§ INSTRUCTIONS TO FOLLOW
Output every entry exactly as written, but omit the pictures.

§ INFORMATION
+++++

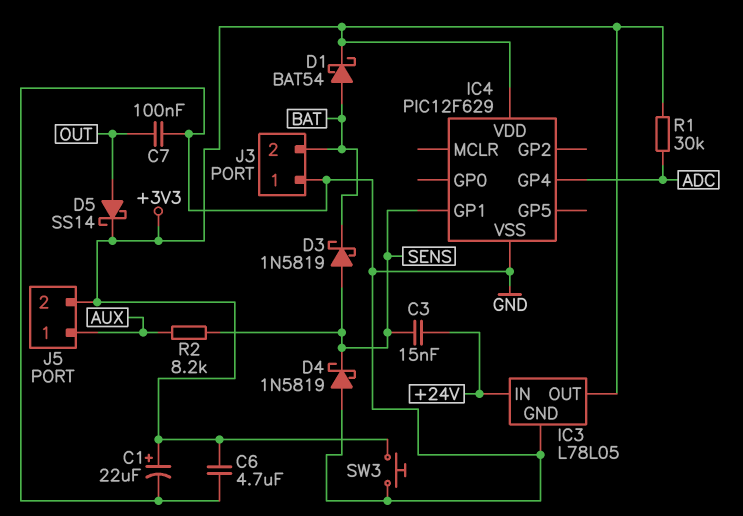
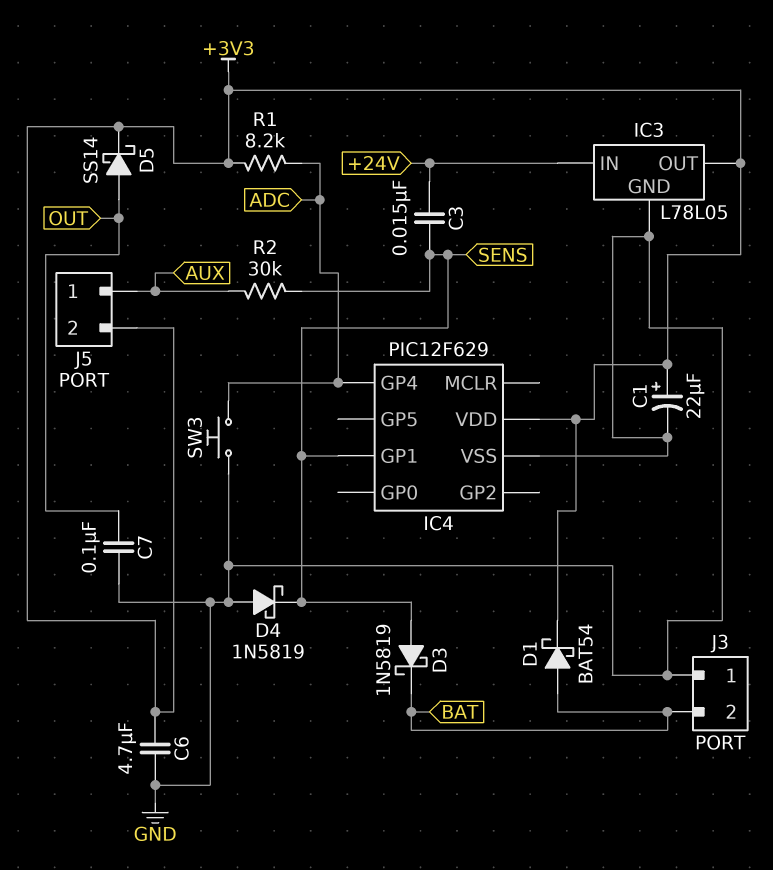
R1: 30k (+3V3, ADC) -> 8.2k (+3V3, ADC)
R2: 8.2k (AUX, SENS) -> 30k (AUX, SENS)
SW3: button (+3V3, GND) -> button (ADC, GND)

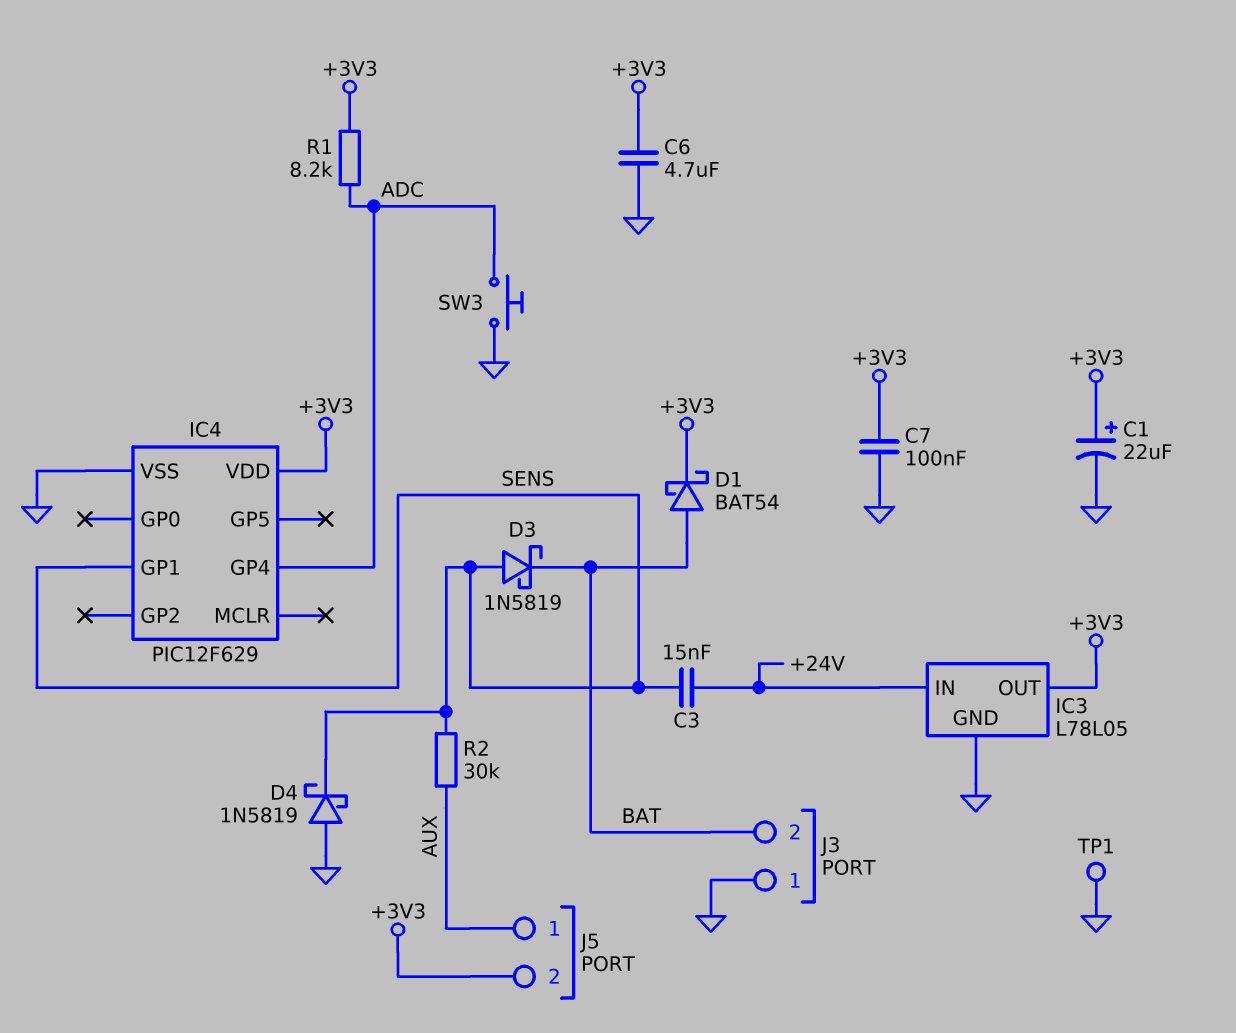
C7: 100nF (GND, OUT) -> 100nF (+3V3, GND)
D5: schottky SS14 (A OUT, K +3V3) -> none
TP1: none -> test point (GND)

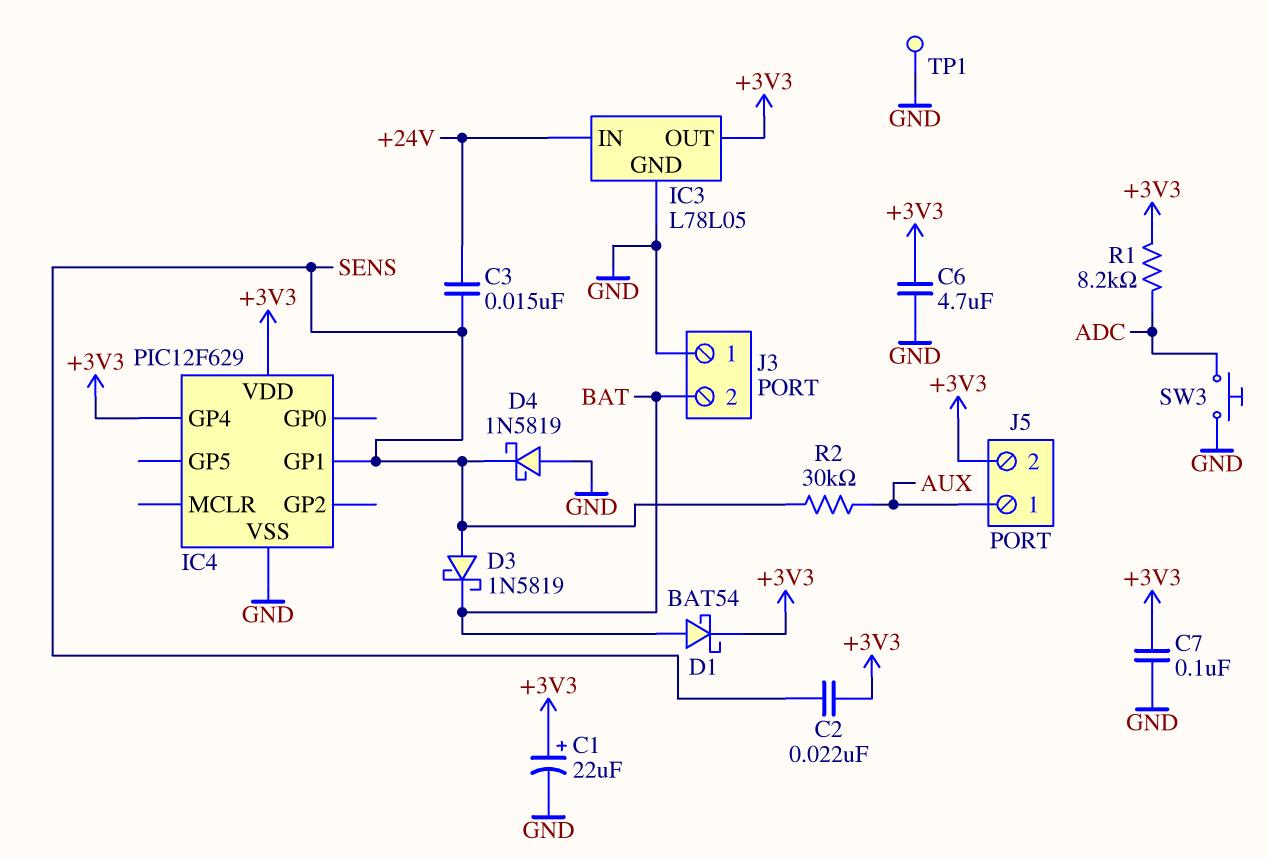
C2: none -> 22nF (+3V3, SENS)
IC4 pin GP4: ADC -> +3V3

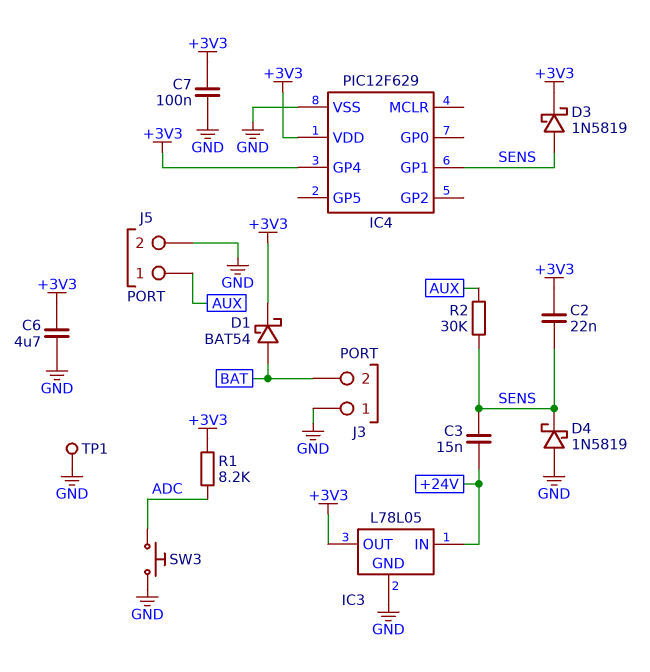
C1: 22uF (plus +3V3, minus GND) -> none
D3: schottky 1N5819 (A SENS, K BAT) -> schottky 1N5819 (A SENS, K +3V3)
J5 pin 2: +3V3 -> GND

+++++

§ ANSWER FOR THIS EXERCISE
R1: 30k (+3V3, ADC) -> 8.2k (+3V3, ADC)
R2: 8.2k (AUX, SENS) -> 30k (AUX, SENS)
SW3: button (+3V3, GND) -> button (ADC, GND)

C7: 100nF (GND, OUT) -> 100nF (+3V3, GND)
D5: schottky SS14 (A OUT, K +3V3) -> none
TP1: none -> test point (GND)

C2: none -> 22nF (+3V3, SENS)
IC4 pin GP4: ADC -> +3V3

C1: 22uF (plus +3V3, minus GND) -> none
D3: schottky 1N5819 (A SENS, K BAT) -> schottky 1N5819 (A SENS, K +3V3)
J5 pin 2: +3V3 -> GND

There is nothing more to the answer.